#### WHAT IS REQUIRED
Keep the images out while you retype all of the data exactly.

========

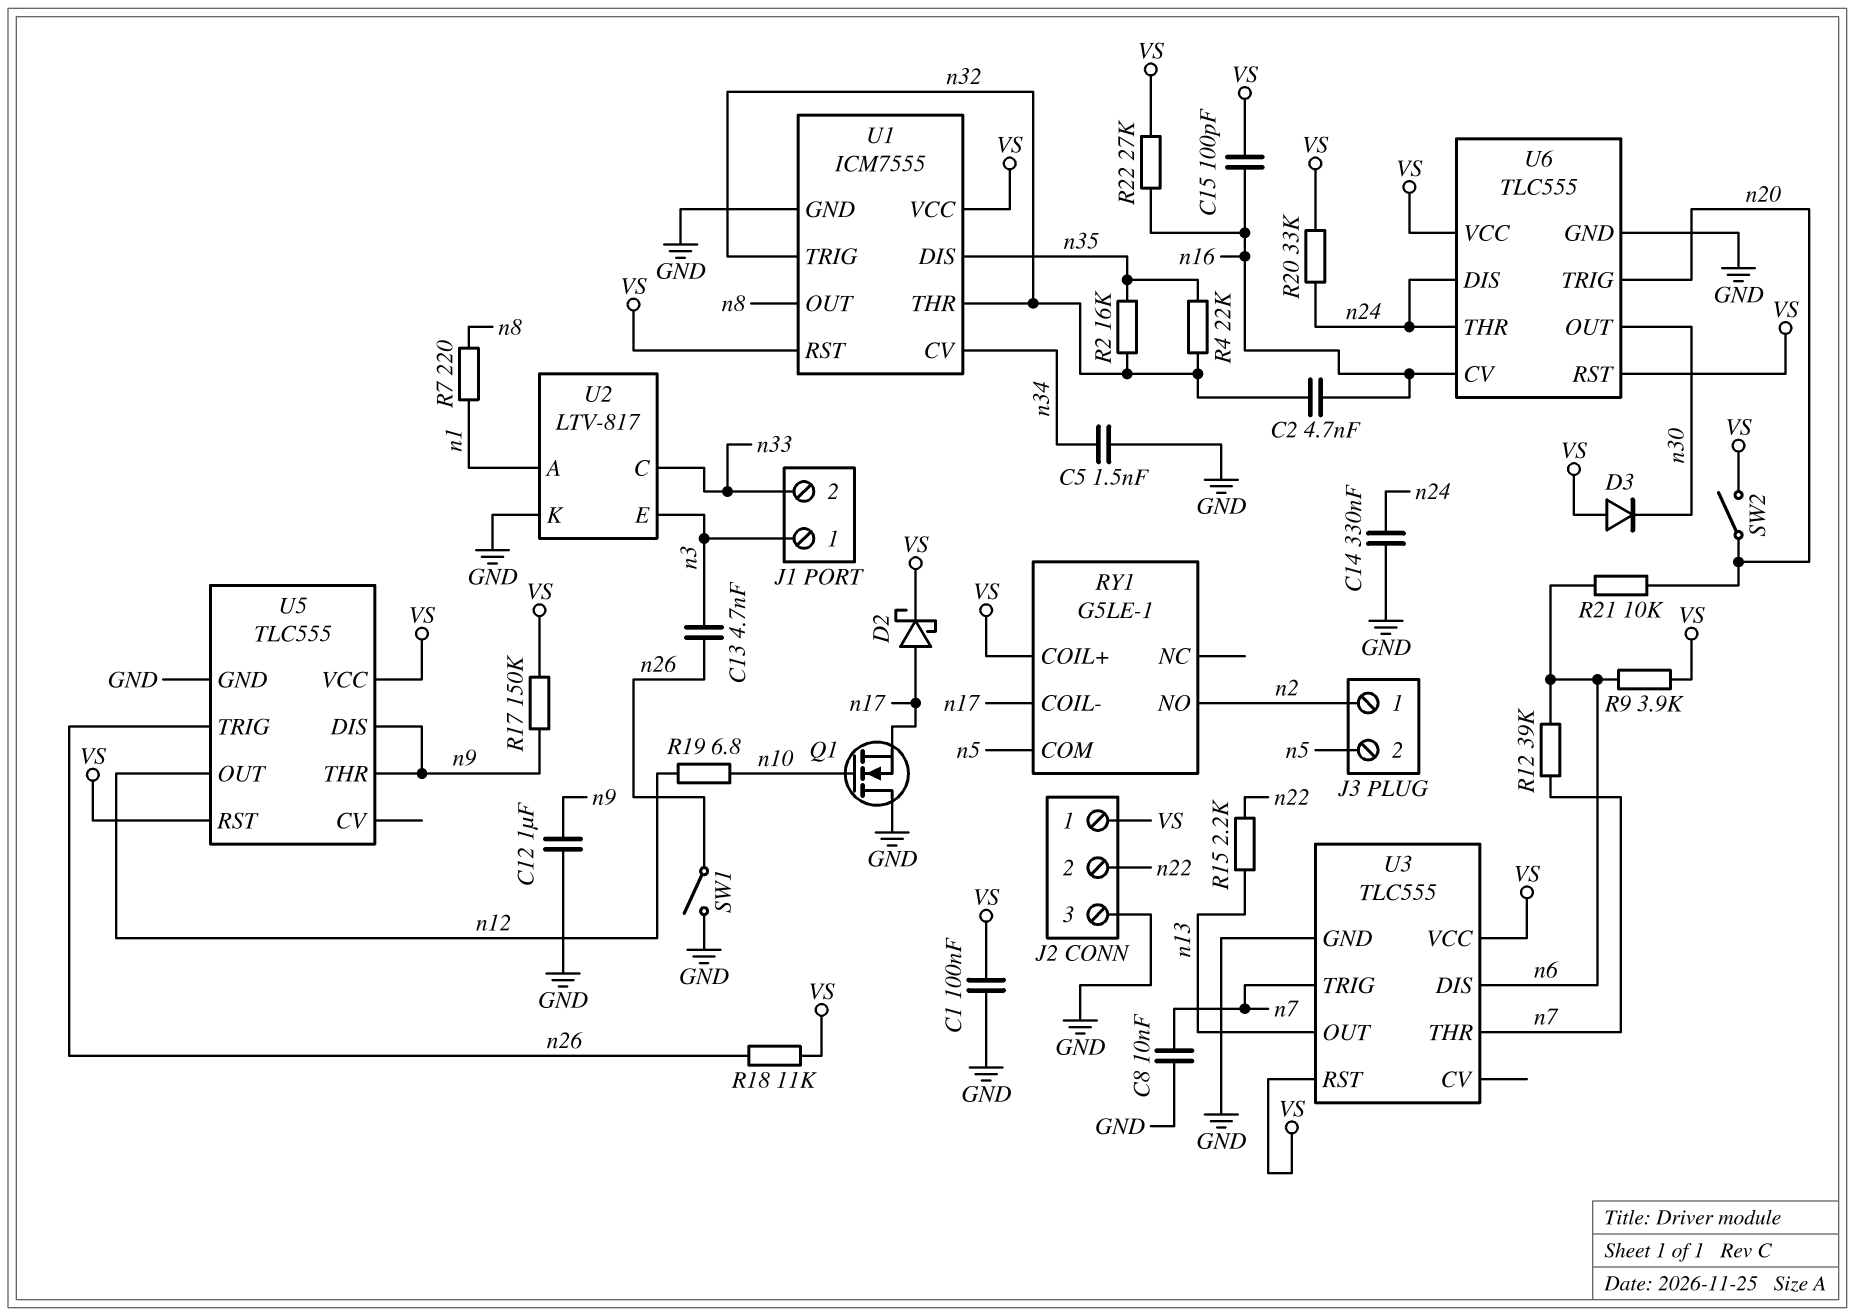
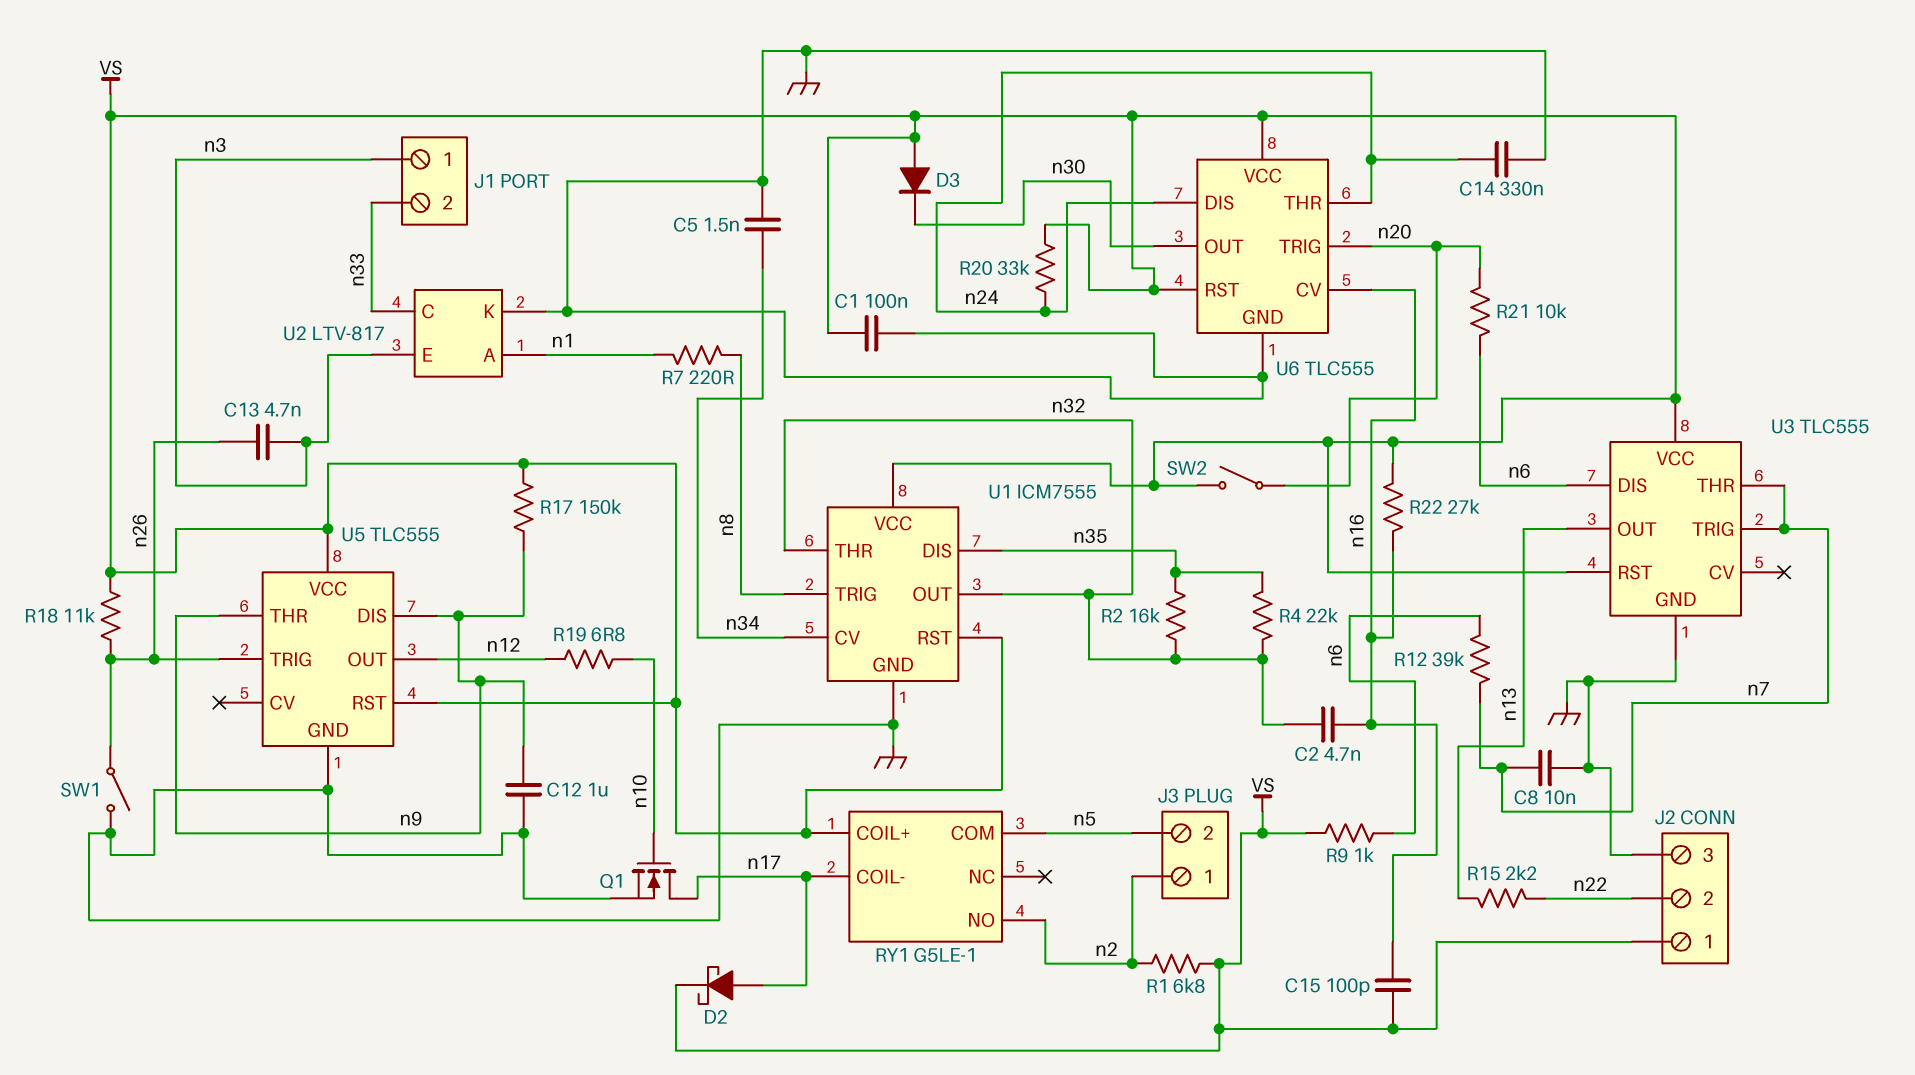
Q1: NMOS (G n10, D GND, S n17) -> NMOS (G n10, D n17, S GND)
R1: none -> 6.8k (VS, n2)
R9: 3.9k (VS, n6) -> 1k (VS, n6)
U1 pin OUT: n8 -> n32
U1 pin TRIG: n32 -> n8

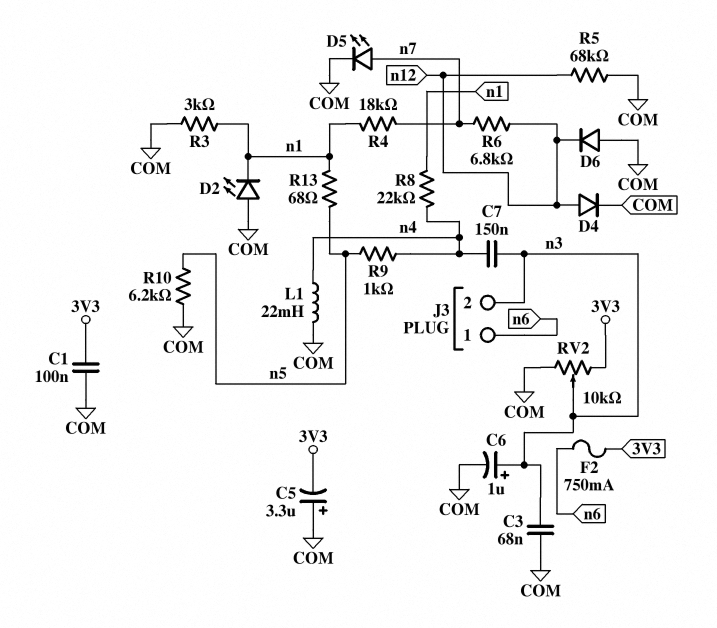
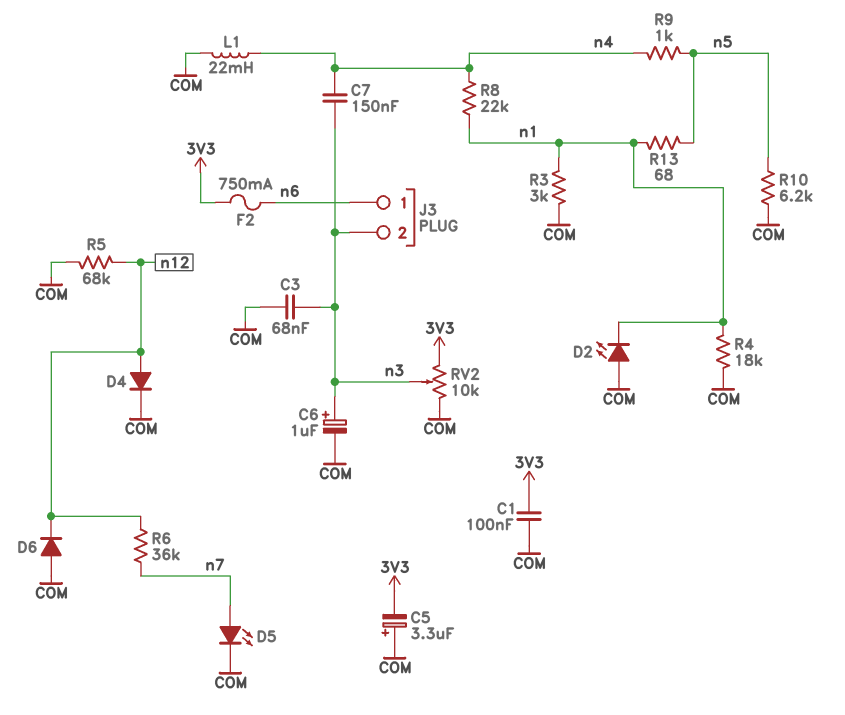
R4: 18k (n1, n7) -> 18k (COM, n1)
R6: 6.8k (n7, n12) -> 36k (n7, n12)

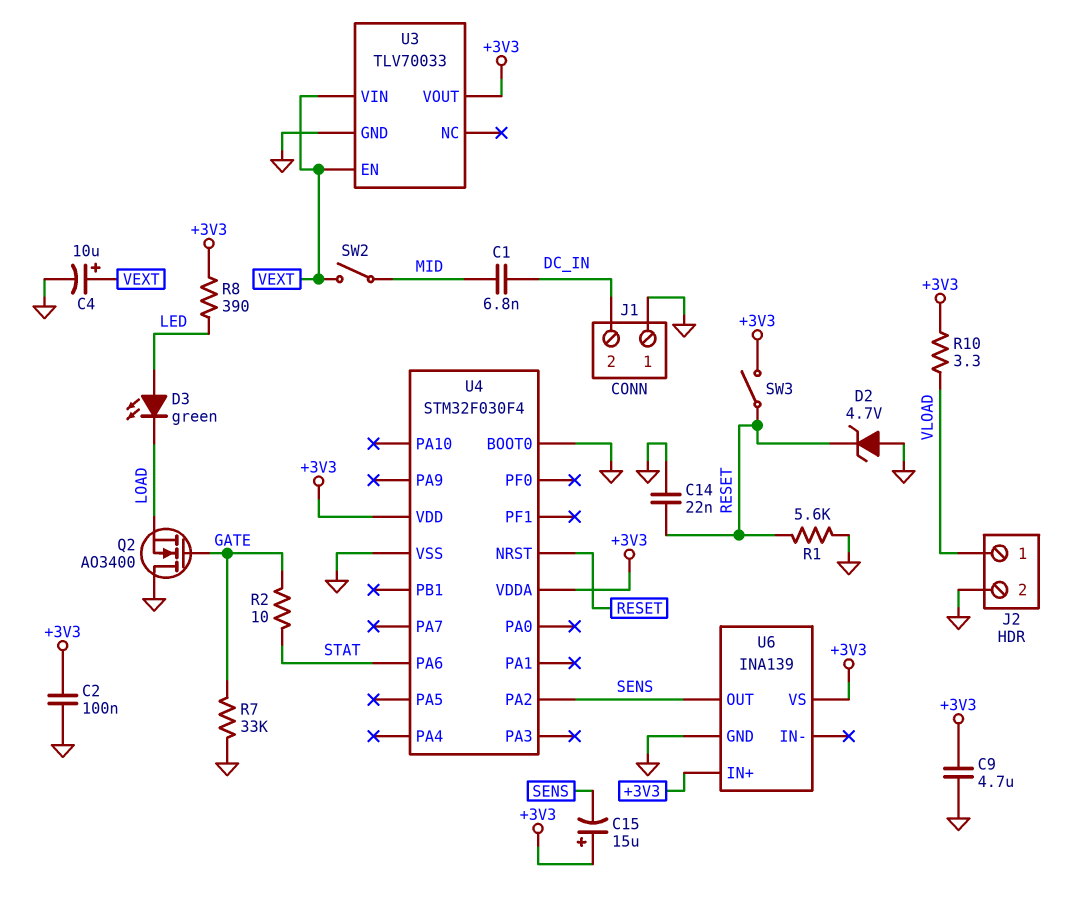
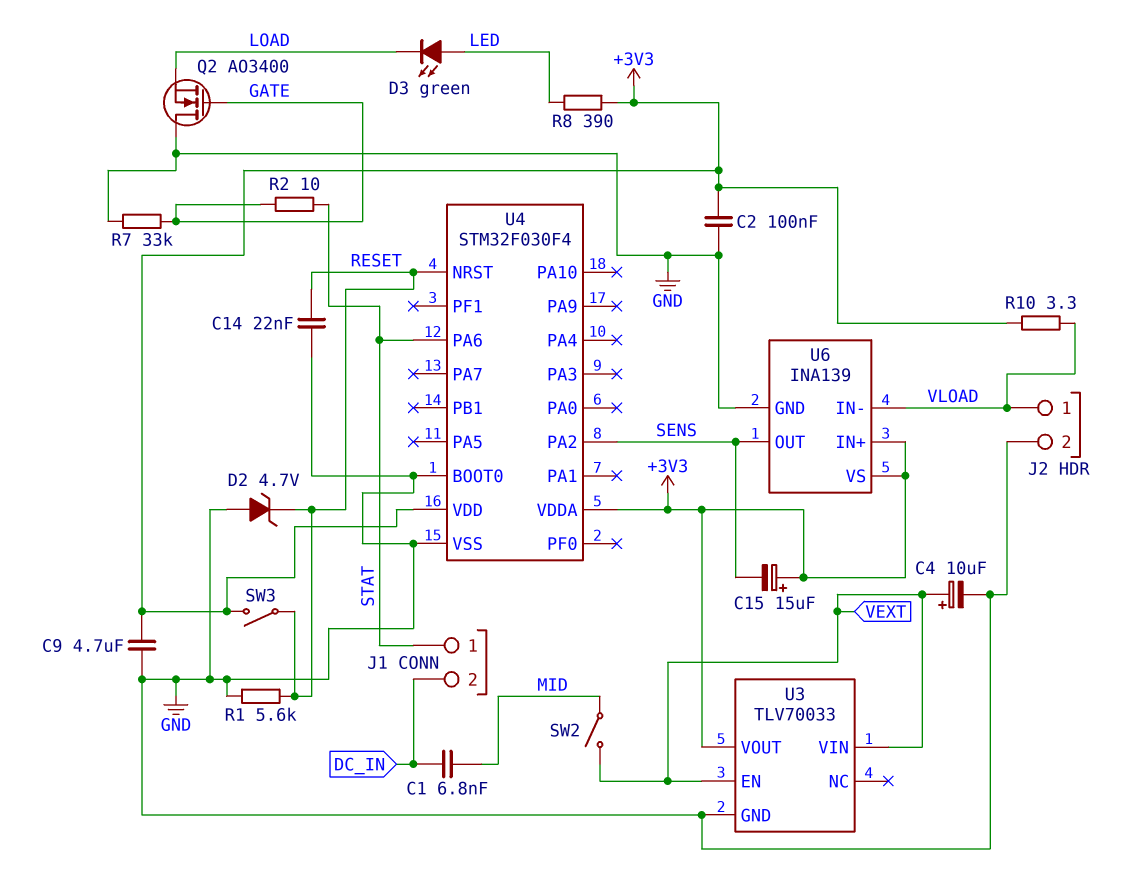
J1 pin 1: GND -> STAT
U6 pin IN-: none -> VLOAD

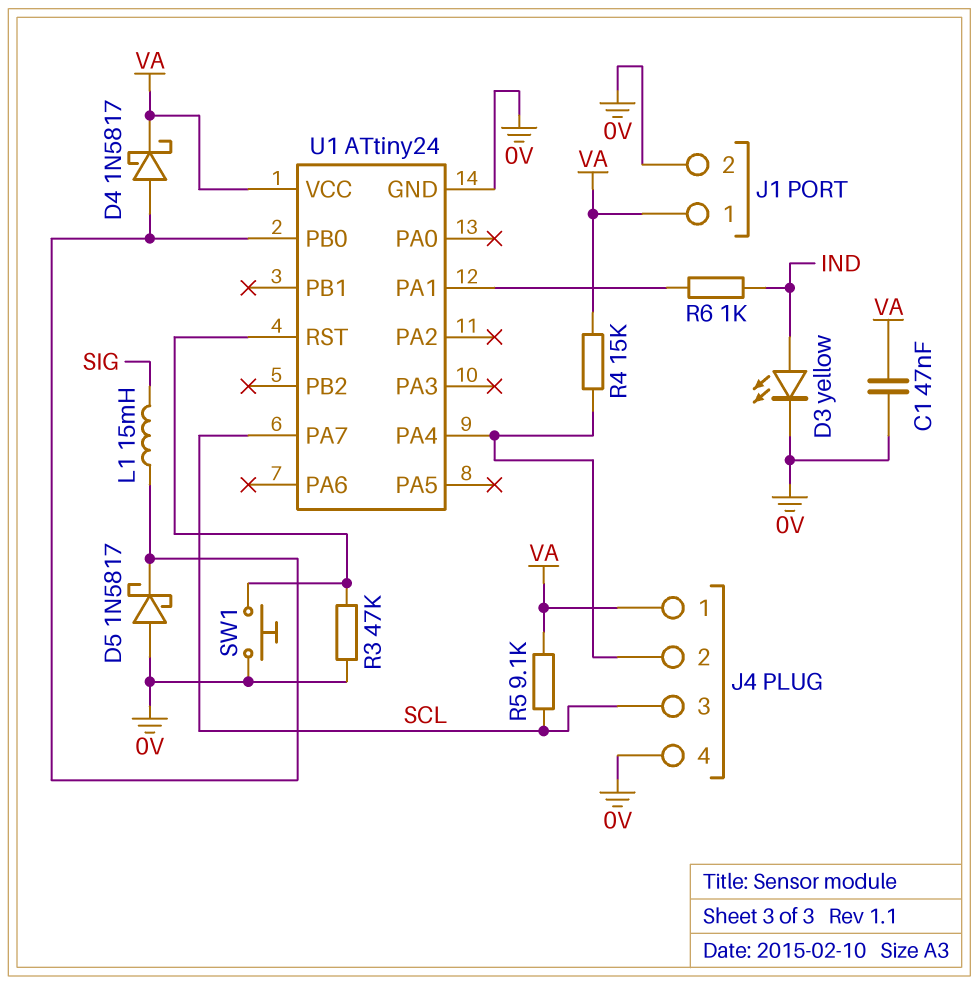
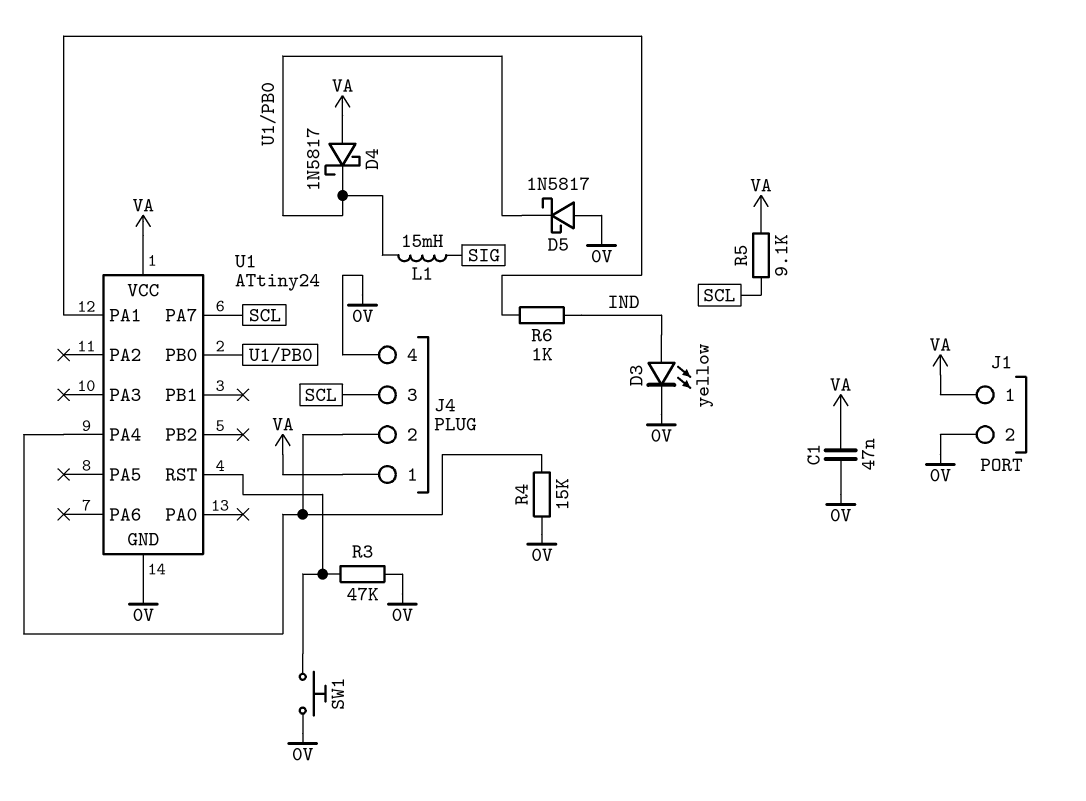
D4: schottky 1N5817 (A U1/PB0, K VA) -> schottky 1N5817 (A VA, K U1/PB0)
R4: 15k (J4/2, VA) -> 15k (0V, J4/2)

========

#### EXERCISE ANSWER
Q1: NMOS (G n10, D GND, S n17) -> NMOS (G n10, D n17, S GND)
R1: none -> 6.8k (VS, n2)
R9: 3.9k (VS, n6) -> 1k (VS, n6)
U1 pin OUT: n8 -> n32
U1 pin TRIG: n32 -> n8

R4: 18k (n1, n7) -> 18k (COM, n1)
R6: 6.8k (n7, n12) -> 36k (n7, n12)

J1 pin 1: GND -> STAT
U6 pin IN-: none -> VLOAD

D4: schottky 1N5817 (A U1/PB0, K VA) -> schottky 1N5817 (A VA, K U1/PB0)
R4: 15k (J4/2, VA) -> 15k (0V, J4/2)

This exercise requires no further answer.